**WHAT YOU HAVE TO DO**
Set out exactly every line of the entries below, starting at the line that holds "pos1: [698, 310]" and stopping after the line that holds "after: brown scissors".

**DATA SUPPLIED**
=-=-=

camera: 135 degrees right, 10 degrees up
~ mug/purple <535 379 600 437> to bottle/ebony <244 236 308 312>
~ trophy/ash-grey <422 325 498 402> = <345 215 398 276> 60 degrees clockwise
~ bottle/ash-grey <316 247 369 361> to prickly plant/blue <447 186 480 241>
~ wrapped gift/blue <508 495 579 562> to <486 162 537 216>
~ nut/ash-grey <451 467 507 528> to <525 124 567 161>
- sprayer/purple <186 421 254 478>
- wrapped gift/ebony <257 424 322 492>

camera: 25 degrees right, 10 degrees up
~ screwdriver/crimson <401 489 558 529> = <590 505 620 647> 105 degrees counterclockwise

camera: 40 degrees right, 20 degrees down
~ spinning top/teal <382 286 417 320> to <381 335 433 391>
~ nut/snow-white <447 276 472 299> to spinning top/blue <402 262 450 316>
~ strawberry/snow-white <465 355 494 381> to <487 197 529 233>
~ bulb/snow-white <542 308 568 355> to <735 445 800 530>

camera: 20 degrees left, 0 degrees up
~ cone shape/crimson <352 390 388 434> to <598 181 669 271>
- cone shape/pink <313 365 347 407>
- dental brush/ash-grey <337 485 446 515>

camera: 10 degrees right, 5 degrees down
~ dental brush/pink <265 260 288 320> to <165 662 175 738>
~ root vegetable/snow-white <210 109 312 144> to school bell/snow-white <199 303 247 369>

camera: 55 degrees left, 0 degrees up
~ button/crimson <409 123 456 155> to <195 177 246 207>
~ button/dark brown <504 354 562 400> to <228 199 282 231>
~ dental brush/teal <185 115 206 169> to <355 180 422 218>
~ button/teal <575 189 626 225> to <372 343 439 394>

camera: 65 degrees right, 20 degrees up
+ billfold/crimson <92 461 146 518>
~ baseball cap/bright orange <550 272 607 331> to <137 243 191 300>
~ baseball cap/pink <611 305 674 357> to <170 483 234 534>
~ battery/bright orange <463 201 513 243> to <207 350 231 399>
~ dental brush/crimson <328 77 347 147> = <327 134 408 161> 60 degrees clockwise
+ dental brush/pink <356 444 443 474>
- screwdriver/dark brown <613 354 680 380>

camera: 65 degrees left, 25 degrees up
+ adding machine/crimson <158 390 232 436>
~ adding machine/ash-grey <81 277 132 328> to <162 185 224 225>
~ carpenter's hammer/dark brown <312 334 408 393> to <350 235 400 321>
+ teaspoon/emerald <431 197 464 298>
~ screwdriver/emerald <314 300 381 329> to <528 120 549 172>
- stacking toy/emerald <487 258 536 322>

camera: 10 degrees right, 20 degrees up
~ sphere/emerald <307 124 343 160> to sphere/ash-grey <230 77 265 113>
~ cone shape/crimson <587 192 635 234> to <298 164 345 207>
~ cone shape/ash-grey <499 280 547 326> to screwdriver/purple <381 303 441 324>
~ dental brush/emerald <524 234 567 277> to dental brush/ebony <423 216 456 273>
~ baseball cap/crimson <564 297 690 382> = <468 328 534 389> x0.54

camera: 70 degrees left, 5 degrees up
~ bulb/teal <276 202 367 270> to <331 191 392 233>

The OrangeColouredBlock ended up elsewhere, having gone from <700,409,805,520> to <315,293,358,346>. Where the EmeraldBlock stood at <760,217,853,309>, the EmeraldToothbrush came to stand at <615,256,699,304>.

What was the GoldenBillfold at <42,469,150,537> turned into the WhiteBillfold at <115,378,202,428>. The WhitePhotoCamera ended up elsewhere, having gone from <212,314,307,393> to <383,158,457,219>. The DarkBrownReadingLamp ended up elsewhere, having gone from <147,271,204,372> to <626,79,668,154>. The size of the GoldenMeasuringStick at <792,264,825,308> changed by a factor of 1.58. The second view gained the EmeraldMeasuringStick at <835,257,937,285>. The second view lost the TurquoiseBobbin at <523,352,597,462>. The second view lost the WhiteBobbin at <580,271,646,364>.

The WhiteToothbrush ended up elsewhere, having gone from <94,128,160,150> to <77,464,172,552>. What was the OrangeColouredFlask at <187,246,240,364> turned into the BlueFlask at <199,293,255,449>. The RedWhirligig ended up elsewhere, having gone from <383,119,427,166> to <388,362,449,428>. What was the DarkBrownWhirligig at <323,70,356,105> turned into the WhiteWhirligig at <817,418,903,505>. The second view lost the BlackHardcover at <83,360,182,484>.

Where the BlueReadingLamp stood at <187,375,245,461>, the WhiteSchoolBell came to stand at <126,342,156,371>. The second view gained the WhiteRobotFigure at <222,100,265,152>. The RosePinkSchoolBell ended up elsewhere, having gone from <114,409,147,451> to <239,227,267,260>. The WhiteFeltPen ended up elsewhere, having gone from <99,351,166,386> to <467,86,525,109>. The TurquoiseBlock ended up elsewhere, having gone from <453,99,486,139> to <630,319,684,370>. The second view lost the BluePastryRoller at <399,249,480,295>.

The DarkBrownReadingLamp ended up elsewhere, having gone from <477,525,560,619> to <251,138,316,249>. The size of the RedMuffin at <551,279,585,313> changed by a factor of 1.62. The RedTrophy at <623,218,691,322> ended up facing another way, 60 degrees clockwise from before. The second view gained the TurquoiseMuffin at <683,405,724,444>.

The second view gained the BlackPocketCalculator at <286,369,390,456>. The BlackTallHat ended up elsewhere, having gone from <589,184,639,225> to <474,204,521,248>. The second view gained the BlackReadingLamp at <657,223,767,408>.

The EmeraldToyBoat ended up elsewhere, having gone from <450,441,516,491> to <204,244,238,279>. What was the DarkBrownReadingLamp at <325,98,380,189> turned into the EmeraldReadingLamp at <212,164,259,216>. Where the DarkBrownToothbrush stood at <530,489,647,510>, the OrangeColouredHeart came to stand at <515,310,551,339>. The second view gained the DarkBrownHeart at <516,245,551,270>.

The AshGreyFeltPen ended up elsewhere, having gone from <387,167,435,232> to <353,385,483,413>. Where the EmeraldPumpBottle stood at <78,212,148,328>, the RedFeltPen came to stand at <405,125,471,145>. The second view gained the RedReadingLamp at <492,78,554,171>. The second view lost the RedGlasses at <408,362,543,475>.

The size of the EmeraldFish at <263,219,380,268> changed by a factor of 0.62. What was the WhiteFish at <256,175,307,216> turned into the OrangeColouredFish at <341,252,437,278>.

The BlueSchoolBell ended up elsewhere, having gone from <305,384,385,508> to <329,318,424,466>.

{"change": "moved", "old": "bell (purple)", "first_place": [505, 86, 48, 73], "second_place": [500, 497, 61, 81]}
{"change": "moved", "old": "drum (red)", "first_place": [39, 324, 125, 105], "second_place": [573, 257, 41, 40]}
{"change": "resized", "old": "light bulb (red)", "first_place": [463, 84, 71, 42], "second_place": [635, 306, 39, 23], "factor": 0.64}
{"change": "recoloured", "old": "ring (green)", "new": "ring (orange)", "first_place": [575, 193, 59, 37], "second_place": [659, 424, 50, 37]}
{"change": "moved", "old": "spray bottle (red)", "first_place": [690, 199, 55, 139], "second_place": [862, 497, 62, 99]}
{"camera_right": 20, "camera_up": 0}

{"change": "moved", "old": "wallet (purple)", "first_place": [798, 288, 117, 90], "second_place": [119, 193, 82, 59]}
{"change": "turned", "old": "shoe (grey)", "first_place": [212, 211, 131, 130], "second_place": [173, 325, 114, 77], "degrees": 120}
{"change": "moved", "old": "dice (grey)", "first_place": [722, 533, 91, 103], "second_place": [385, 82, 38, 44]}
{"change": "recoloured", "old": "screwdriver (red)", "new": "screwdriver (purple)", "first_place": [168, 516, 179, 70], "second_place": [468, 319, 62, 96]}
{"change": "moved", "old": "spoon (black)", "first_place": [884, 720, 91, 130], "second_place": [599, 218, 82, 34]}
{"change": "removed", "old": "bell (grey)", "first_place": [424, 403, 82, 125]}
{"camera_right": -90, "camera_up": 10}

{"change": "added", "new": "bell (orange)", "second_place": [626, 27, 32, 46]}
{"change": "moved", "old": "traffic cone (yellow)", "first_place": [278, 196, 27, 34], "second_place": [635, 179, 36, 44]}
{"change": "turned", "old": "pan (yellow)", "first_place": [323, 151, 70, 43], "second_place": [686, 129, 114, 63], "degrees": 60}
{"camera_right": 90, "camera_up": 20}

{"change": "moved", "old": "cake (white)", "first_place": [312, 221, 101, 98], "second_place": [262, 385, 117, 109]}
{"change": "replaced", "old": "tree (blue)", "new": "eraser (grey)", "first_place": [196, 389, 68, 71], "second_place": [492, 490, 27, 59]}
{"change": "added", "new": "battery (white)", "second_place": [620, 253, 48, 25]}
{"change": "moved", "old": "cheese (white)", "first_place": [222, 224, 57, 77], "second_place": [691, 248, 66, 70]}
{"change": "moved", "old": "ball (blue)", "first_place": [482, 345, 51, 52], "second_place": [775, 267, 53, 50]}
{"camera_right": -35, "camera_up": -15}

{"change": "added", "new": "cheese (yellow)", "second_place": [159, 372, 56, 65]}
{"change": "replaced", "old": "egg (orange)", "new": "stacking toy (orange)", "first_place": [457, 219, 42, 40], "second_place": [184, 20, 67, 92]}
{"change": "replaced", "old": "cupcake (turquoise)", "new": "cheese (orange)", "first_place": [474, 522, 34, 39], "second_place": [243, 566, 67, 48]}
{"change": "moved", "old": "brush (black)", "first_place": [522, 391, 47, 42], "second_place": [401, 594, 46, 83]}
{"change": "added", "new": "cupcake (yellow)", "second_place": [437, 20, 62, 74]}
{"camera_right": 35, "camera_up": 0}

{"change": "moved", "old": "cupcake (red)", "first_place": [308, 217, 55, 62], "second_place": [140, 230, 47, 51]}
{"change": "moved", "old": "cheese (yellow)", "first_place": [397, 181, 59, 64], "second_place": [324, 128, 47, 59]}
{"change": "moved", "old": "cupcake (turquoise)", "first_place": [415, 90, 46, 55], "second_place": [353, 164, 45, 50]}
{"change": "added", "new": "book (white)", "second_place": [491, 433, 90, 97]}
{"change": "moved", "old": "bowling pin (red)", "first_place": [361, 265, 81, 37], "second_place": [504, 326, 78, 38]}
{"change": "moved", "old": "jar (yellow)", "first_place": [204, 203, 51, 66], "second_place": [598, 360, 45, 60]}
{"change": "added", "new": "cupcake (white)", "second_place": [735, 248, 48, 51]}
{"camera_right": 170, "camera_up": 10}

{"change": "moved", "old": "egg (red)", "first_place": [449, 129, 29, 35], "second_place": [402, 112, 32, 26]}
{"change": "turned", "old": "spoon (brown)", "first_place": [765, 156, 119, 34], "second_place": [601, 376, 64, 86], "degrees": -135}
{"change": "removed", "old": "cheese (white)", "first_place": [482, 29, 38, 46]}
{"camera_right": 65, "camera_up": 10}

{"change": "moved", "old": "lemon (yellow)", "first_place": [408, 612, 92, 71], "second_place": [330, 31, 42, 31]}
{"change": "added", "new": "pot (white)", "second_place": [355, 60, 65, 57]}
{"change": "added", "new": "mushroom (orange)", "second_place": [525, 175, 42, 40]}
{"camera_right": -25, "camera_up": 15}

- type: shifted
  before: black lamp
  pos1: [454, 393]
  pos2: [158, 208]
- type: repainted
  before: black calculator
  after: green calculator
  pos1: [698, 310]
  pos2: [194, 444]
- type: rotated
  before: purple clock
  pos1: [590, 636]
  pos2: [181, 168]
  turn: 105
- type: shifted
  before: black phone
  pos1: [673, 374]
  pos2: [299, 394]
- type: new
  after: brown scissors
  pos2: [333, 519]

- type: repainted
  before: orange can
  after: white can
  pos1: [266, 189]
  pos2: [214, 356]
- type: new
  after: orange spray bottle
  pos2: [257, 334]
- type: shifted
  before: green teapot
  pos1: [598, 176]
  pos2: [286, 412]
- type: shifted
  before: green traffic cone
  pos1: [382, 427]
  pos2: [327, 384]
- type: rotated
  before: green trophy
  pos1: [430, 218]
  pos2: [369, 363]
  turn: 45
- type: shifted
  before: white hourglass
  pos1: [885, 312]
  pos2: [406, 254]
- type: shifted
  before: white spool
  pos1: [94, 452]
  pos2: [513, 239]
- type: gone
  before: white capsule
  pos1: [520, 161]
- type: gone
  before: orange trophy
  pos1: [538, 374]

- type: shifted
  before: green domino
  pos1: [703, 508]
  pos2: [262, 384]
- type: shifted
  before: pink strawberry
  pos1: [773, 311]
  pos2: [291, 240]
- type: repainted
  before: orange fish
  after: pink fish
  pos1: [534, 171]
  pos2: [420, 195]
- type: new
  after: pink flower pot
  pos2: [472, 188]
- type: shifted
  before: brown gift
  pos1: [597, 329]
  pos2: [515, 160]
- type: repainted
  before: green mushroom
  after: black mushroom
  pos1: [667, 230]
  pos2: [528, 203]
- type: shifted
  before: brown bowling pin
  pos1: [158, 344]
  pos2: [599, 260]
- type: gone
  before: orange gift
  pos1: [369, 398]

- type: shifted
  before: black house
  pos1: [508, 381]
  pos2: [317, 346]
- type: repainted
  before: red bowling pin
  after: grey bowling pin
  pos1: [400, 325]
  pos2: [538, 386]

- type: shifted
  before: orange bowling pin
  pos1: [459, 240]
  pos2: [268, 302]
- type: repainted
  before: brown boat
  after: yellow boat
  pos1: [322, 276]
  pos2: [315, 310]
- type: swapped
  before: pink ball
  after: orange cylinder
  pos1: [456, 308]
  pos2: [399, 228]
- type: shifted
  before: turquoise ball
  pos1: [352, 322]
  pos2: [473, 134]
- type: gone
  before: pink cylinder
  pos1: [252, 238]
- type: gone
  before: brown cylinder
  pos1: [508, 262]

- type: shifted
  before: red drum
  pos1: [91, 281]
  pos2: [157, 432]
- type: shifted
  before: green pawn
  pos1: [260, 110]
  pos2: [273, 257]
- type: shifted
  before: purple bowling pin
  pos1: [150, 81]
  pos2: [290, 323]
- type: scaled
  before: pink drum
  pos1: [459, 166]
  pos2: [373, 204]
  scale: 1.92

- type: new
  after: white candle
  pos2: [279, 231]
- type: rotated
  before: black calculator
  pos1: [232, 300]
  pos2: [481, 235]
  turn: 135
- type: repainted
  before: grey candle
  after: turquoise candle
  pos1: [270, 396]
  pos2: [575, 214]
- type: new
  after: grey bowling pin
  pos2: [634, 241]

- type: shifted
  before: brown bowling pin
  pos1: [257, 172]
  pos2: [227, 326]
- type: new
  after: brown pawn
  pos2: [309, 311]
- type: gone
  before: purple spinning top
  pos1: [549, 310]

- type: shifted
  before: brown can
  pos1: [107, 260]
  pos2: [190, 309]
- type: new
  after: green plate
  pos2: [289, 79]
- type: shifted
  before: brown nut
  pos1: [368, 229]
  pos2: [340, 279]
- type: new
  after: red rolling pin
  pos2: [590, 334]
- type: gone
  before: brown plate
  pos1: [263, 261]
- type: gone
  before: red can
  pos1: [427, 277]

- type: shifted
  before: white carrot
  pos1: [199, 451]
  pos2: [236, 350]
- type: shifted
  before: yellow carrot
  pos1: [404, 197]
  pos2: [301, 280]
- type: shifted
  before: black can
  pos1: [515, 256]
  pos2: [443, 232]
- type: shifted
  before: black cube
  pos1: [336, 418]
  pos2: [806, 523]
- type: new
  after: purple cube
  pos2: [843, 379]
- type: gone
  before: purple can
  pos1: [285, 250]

=-=-=

**ANSWER TO THE PROBLEM**
  pos1: [698, 310]
  pos2: [194, 444]
- type: rotated
  before: purple clock
  pos1: [590, 636]
  pos2: [181, 168]
  turn: 105
- type: shifted
  before: black phone
  pos1: [673, 374]
  pos2: [299, 394]
- type: new
  after: brown scissors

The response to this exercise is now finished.